------ Extracted information ------

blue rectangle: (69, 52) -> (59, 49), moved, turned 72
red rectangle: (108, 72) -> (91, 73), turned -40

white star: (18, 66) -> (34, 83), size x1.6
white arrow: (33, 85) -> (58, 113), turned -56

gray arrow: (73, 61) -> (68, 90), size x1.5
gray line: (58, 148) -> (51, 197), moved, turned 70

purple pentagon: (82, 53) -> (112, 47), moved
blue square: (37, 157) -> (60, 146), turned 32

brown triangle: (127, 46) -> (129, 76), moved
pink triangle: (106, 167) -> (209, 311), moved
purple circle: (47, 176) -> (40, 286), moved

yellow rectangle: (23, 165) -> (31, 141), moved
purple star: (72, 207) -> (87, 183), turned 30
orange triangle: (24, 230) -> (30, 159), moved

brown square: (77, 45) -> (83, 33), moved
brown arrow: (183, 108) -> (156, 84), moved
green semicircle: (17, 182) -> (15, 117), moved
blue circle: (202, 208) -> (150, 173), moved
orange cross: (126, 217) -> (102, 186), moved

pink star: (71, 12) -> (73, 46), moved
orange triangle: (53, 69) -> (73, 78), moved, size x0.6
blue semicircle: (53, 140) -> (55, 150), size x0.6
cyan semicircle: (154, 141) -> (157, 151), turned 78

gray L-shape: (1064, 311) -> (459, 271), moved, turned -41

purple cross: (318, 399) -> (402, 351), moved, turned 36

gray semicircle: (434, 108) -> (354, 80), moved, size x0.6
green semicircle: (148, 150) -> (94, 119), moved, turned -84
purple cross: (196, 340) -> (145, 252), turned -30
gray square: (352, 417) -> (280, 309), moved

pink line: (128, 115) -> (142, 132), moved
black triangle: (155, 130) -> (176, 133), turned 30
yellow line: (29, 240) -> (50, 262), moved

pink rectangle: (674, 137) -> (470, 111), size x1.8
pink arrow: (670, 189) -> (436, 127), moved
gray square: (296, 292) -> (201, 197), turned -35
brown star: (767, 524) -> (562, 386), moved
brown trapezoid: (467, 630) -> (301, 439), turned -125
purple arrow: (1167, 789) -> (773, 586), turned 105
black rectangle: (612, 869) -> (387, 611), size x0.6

------

What to produce ▸
What you give back should be only the lines of the records above, starting at the line with "purple pentagon: (82, 53) -> (112, 47), moved" and ending at the line with "gray L-shape: (1064, 311)", restated word for word.

Task result ▸
purple pentagon: (82, 53) -> (112, 47), moved
blue square: (37, 157) -> (60, 146), turned 32

brown triangle: (127, 46) -> (129, 76), moved
pink triangle: (106, 167) -> (209, 311), moved
purple circle: (47, 176) -> (40, 286), moved

yellow rectangle: (23, 165) -> (31, 141), moved
purple star: (72, 207) -> (87, 183), turned 30
orange triangle: (24, 230) -> (30, 159), moved

brown square: (77, 45) -> (83, 33), moved
brown arrow: (183, 108) -> (156, 84), moved
green semicircle: (17, 182) -> (15, 117), moved
blue circle: (202, 208) -> (150, 173), moved
orange cross: (126, 217) -> (102, 186), moved

pink star: (71, 12) -> (73, 46), moved
orange triangle: (53, 69) -> (73, 78), moved, size x0.6
blue semicircle: (53, 140) -> (55, 150), size x0.6
cyan semicircle: (154, 141) -> (157, 151), turned 78

gray L-shape: (1064, 311) -> (459, 271), moved, turned -41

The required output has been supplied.